▶ Provided material:

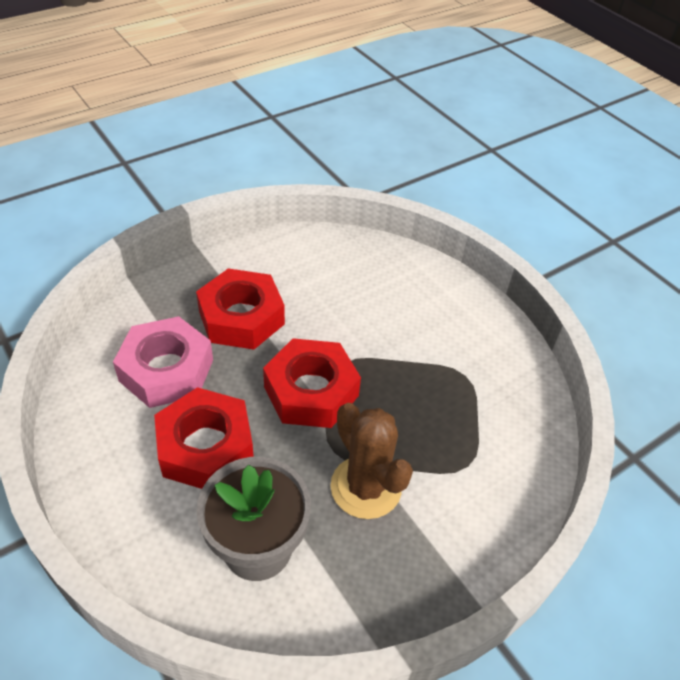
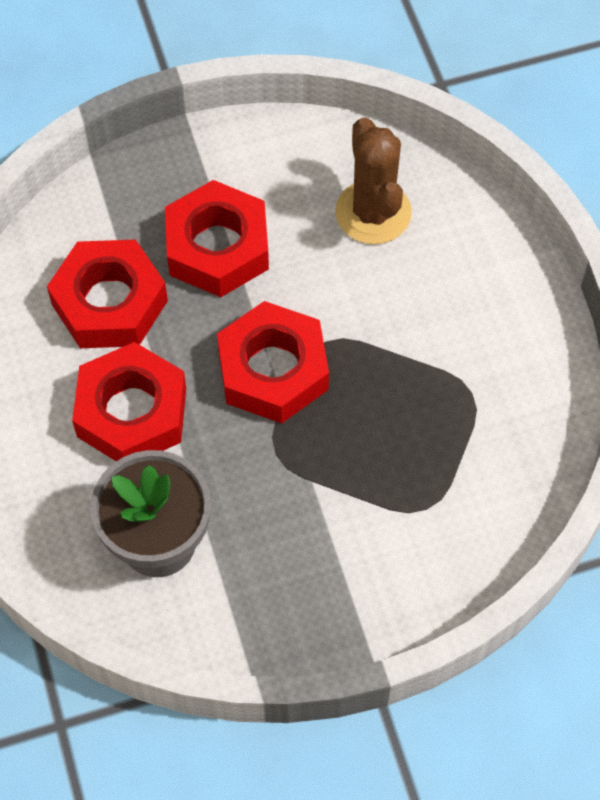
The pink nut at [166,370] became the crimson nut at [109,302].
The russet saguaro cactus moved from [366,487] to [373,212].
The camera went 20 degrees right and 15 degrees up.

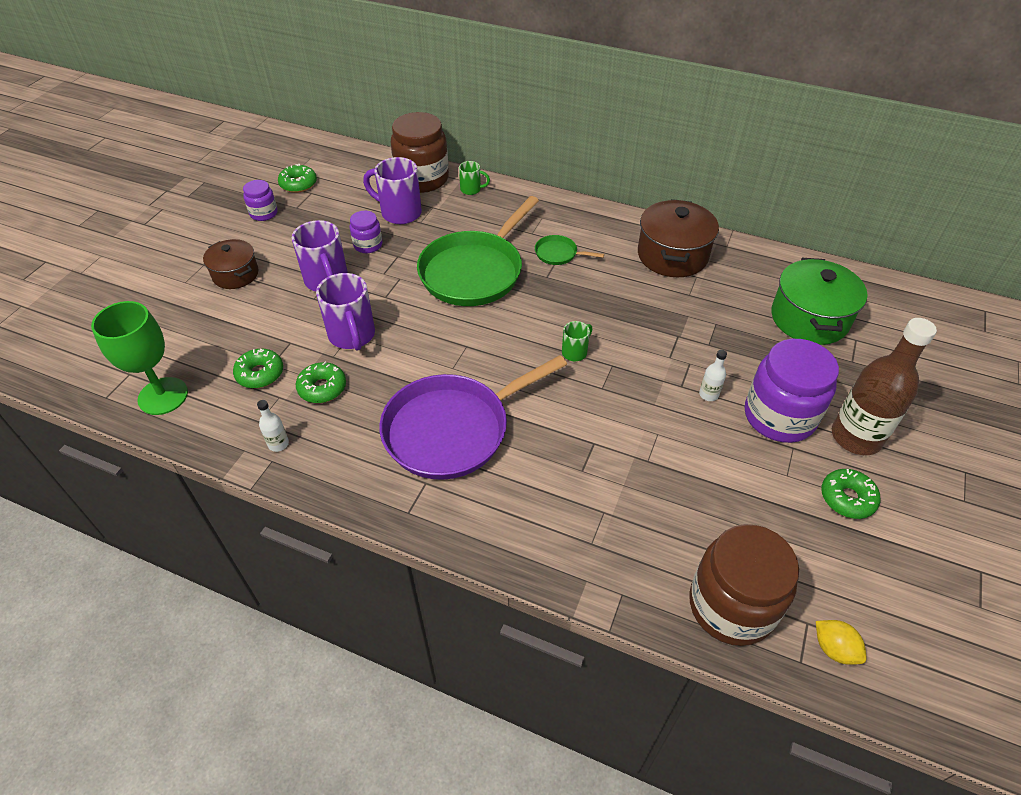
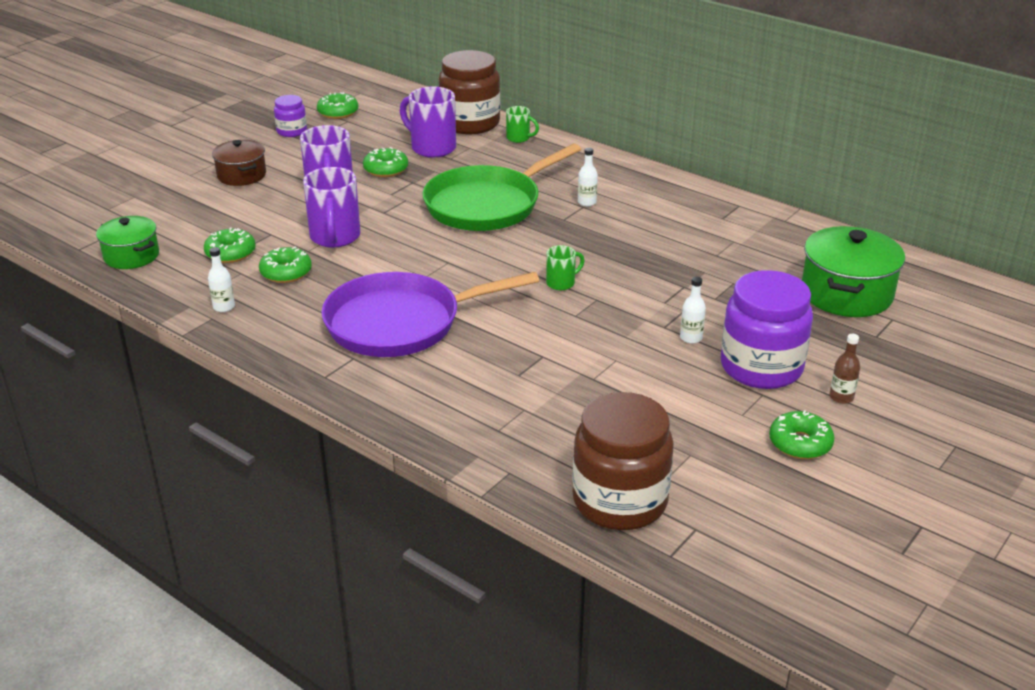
The russet stockpot at [672,255] disappeared.
The royal purple jam jar at [368,245] was replaced by the leaf-green glazed donut at [386,169].
The leaf-green skillet at [558,254] was replaced by the white flask at [587,202].
The leaf-green chalice at [163,396] was replaced by the leaf-green stockpot at [131,256].
The russet flask at [856,437] changed to 0.41 times the size.
The yellow toy lemon at [834,649] disappeared.
The camera went 15 degrees right and 15 degrees down.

▶ Task: Print the full listing again exactly, and drop every image from it.

▶ Result of the exercise:
The pink nut at [166,370] became the crimson nut at [109,302].
The russet saguaro cactus moved from [366,487] to [373,212].
The camera went 20 degrees right and 15 degrees up.

The russet stockpot at [672,255] disappeared.
The royal purple jam jar at [368,245] was replaced by the leaf-green glazed donut at [386,169].
The leaf-green skillet at [558,254] was replaced by the white flask at [587,202].
The leaf-green chalice at [163,396] was replaced by the leaf-green stockpot at [131,256].
The russet flask at [856,437] changed to 0.41 times the size.
The yellow toy lemon at [834,649] disappeared.
The camera went 15 degrees right and 15 degrees down.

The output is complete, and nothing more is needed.